[Raw records]
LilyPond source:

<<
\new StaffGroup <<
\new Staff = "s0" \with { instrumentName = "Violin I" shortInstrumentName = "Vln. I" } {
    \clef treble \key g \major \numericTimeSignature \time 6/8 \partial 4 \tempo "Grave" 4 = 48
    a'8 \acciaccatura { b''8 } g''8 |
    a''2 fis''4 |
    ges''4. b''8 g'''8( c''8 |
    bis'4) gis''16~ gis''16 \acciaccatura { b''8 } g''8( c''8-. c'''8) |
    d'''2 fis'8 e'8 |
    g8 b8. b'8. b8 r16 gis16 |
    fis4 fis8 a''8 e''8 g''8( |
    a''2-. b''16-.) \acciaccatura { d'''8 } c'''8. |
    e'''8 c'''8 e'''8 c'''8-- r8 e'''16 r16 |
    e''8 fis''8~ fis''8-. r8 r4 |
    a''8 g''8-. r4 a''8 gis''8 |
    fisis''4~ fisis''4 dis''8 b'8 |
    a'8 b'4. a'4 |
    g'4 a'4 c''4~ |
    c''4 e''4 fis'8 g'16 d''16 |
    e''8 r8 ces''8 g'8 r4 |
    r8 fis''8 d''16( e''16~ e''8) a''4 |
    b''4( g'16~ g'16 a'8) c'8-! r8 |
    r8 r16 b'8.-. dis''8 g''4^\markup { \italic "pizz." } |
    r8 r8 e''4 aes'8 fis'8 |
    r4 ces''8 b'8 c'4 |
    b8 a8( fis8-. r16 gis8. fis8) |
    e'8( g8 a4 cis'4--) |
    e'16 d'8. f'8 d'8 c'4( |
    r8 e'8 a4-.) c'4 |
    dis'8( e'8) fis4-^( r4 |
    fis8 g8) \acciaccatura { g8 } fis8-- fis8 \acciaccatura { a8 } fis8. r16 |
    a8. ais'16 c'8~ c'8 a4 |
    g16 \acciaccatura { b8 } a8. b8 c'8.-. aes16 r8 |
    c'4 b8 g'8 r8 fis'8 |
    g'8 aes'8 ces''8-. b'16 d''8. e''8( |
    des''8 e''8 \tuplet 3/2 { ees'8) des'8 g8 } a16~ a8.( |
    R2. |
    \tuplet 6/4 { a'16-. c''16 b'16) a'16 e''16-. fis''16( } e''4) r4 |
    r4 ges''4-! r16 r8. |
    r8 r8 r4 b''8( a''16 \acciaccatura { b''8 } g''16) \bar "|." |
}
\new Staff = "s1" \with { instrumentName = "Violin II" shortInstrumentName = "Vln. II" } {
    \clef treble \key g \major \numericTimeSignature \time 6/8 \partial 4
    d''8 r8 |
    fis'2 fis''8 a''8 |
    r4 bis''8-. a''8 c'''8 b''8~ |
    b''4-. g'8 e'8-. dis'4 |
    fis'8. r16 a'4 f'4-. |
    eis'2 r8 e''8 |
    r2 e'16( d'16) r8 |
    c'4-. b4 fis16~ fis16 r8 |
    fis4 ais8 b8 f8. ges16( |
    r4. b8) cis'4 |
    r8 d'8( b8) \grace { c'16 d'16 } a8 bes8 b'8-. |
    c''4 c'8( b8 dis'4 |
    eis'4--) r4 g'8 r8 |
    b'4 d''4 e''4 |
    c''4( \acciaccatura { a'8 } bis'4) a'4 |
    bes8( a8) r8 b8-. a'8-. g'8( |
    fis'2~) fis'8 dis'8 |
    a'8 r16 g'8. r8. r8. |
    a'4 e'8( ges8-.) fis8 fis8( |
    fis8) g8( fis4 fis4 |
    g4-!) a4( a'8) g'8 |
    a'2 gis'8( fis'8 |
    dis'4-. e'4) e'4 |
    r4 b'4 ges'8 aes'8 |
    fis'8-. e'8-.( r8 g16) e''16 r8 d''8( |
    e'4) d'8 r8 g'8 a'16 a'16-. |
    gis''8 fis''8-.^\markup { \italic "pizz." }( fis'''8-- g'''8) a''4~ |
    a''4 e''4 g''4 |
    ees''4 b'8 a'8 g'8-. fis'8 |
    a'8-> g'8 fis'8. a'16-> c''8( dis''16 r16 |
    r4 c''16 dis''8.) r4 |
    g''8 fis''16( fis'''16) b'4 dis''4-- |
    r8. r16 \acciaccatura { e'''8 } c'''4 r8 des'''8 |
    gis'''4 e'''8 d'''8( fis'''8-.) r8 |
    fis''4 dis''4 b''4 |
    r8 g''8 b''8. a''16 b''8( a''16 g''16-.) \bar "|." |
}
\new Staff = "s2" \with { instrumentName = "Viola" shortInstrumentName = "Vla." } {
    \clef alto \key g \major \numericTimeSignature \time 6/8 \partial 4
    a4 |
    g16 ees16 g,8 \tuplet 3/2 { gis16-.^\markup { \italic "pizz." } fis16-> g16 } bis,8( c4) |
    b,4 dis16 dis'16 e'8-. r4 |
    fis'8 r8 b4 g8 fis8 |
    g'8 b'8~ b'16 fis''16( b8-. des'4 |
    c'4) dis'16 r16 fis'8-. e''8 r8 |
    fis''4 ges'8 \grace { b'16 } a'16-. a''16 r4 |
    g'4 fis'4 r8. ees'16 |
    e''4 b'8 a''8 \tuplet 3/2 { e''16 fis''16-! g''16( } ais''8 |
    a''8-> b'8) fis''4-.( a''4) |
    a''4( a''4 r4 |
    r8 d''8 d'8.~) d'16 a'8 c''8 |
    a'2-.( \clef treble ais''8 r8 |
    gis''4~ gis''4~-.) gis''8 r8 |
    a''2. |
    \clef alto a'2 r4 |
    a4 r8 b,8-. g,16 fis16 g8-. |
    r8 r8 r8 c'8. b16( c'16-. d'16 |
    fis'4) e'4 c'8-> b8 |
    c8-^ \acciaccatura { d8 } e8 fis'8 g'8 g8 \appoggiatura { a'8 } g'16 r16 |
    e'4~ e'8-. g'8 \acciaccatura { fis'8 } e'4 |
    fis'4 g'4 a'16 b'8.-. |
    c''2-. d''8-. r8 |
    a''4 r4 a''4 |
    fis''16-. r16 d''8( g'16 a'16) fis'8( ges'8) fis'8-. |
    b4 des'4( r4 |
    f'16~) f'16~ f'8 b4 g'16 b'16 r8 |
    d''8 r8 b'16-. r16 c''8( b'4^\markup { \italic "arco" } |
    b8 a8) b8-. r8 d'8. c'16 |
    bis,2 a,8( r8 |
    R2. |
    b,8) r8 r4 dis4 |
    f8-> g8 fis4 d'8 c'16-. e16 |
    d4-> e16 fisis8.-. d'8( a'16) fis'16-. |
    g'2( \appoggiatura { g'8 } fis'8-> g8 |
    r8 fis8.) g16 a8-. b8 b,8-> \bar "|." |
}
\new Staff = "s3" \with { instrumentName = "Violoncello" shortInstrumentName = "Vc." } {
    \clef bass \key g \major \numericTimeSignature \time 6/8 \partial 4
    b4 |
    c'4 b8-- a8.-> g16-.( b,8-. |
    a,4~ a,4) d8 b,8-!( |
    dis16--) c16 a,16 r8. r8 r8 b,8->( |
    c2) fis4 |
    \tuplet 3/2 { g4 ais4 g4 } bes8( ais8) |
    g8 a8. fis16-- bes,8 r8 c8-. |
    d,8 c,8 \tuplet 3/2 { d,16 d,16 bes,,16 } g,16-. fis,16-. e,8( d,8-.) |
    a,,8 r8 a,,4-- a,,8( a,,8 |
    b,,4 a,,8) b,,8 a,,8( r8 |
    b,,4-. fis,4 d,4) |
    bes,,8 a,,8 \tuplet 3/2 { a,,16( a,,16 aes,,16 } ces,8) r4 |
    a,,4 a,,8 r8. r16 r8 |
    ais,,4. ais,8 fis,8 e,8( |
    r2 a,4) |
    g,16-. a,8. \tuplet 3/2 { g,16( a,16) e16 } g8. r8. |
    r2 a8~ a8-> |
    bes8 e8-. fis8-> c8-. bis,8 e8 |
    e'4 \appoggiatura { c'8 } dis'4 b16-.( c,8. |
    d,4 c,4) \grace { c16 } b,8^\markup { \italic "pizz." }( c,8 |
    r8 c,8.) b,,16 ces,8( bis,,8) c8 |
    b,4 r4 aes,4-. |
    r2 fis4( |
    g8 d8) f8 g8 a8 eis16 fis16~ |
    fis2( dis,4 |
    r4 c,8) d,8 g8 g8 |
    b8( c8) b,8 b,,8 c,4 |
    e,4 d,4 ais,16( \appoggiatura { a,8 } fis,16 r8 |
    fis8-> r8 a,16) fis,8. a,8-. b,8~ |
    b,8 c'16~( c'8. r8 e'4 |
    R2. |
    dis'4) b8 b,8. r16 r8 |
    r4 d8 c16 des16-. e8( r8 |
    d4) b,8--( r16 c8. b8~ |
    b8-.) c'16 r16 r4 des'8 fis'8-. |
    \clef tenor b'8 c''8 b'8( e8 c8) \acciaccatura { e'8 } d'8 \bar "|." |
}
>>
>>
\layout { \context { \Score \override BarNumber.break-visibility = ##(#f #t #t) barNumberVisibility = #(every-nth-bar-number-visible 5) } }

The request ▸ List every line of the entries above that contains the string "shortInstrumentName", matching case exactly.

Response below ▸
\new Staff = "s0" \with { instrumentName = "Violin I" shortInstrumentName = "Vln. I" } {
\new Staff = "s1" \with { instrumentName = "Violin II" shortInstrumentName = "Vln. II" } {
\new Staff = "s2" \with { instrumentName = "Viola" shortInstrumentName = "Vla." } {
\new Staff = "s3" \with { instrumentName = "Violoncello" shortInstrumentName = "Vc." } {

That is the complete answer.